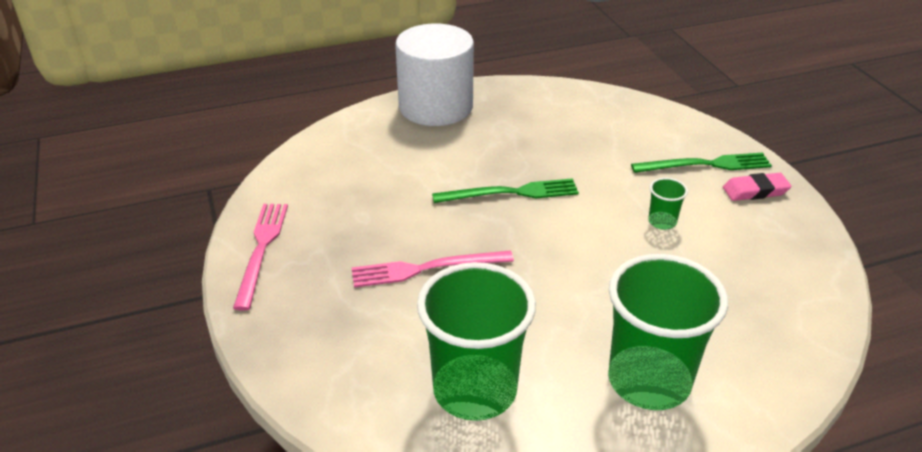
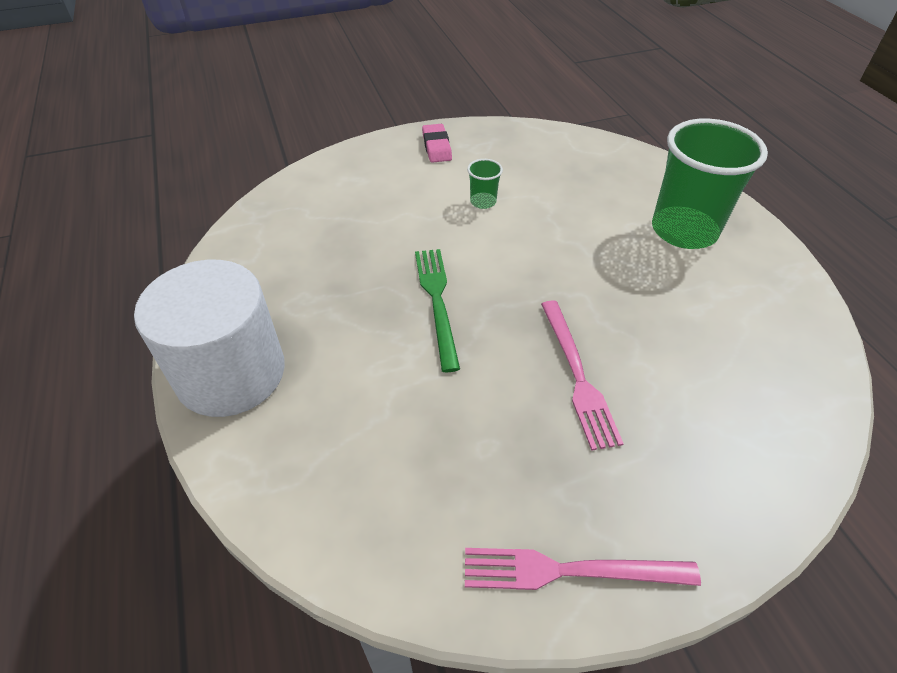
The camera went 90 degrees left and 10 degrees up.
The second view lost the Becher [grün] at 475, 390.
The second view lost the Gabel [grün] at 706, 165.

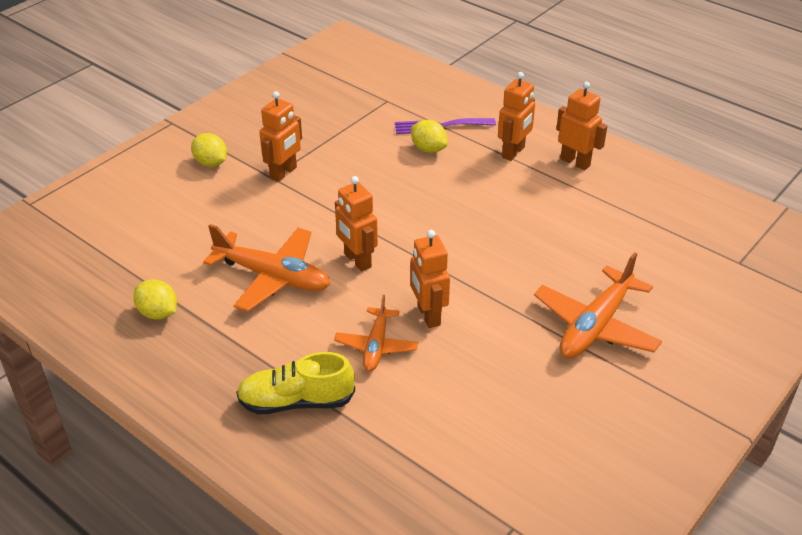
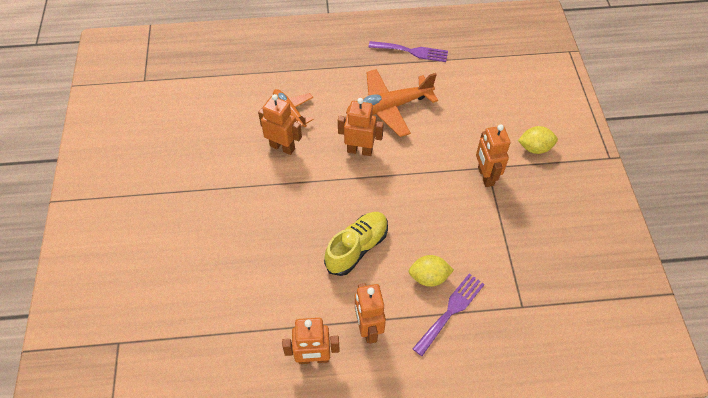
The camera went 135 degrees right and 15 degrees up.
The second view lost the Flugzeug [orange] at 595, 326.
The Schuh [gelb] ended up elsewhere, having gone from 296, 402 to 357, 248.
Where the Zitrone [gelb] stood at 158, 313, the Gabel [lila] came to stand at 412, 51.

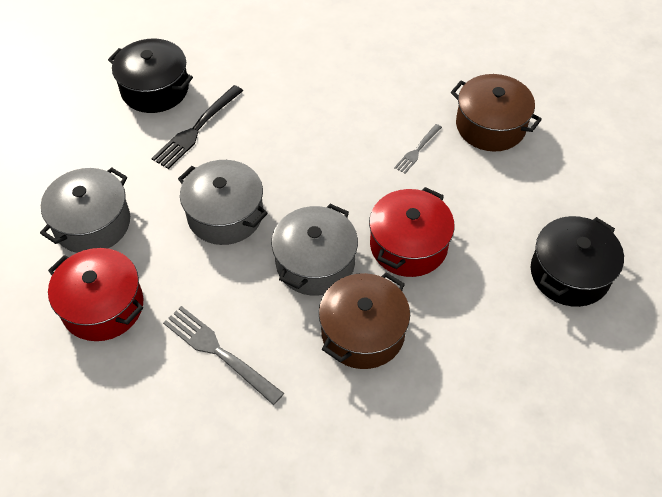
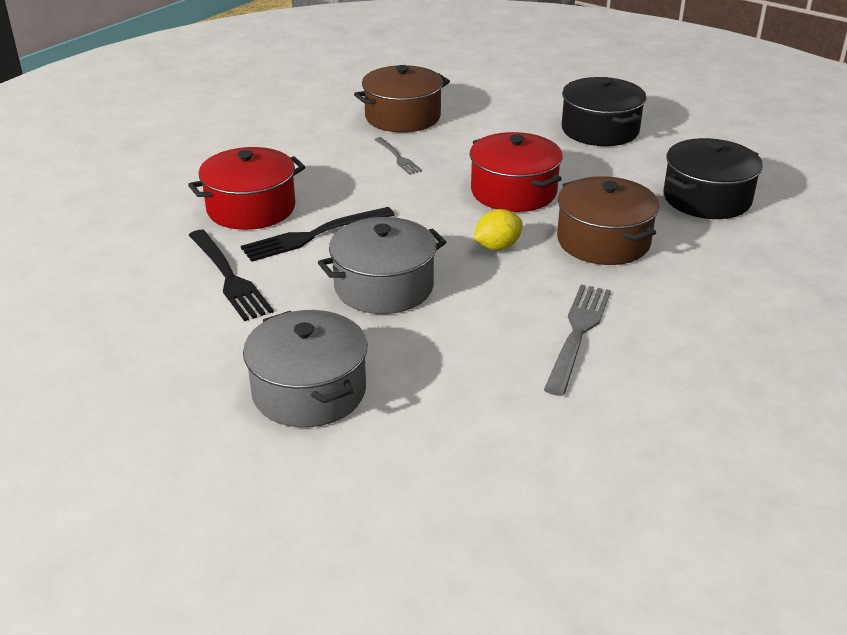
The camera went 65 degrees left and 20 degrees down.
The second view gained the Gabel [schwarz] at 314, 235.
The Kochtopf [rot] ended up elsewhere, having gone from 103, 306 to 251, 208.
The Kochtopf [schwarz] ended up elsewhere, having gone from 155, 89 to 707, 198.
Where the Kochtopf [grau] stood at 315, 263, the Zitrone [gelb] came to stand at 497, 247.
The Gabel [grau] at 219, 352 ended up facing another way, 135 degrees clockwise from before.

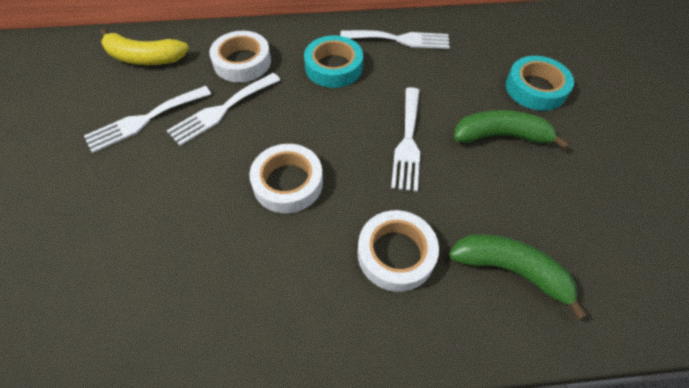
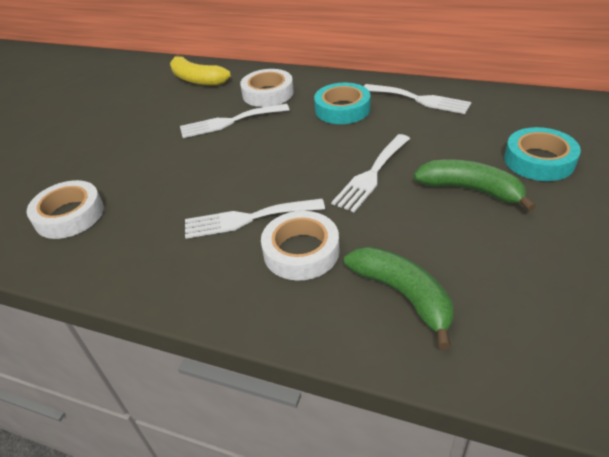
The camera went 30 degrees right and 15 degrees down.
The Gabel [weiß] ended up elsewhere, having gone from 145, 120 to 247, 219.
The Klebeband [weiß] ended up elsewhere, having gone from 288, 183 to 69, 215.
..............................
▶ **Task brief**:
Find the line that has "Where the Kochtopf" in the listing, then retype it and each later line up to the last, exactly. Leave pictures out.

▶ **Expected answer**:
Where the Kochtopf [grau] stood at 315, 263, the Zitrone [gelb] came to stand at 497, 247.
The Gabel [grau] at 219, 352 ended up facing another way, 135 degrees clockwise from before.

The camera went 30 degrees right and 15 degrees down.
The Gabel [weiß] ended up elsewhere, having gone from 145, 120 to 247, 219.
The Klebeband [weiß] ended up elsewhere, having gone from 288, 183 to 69, 215.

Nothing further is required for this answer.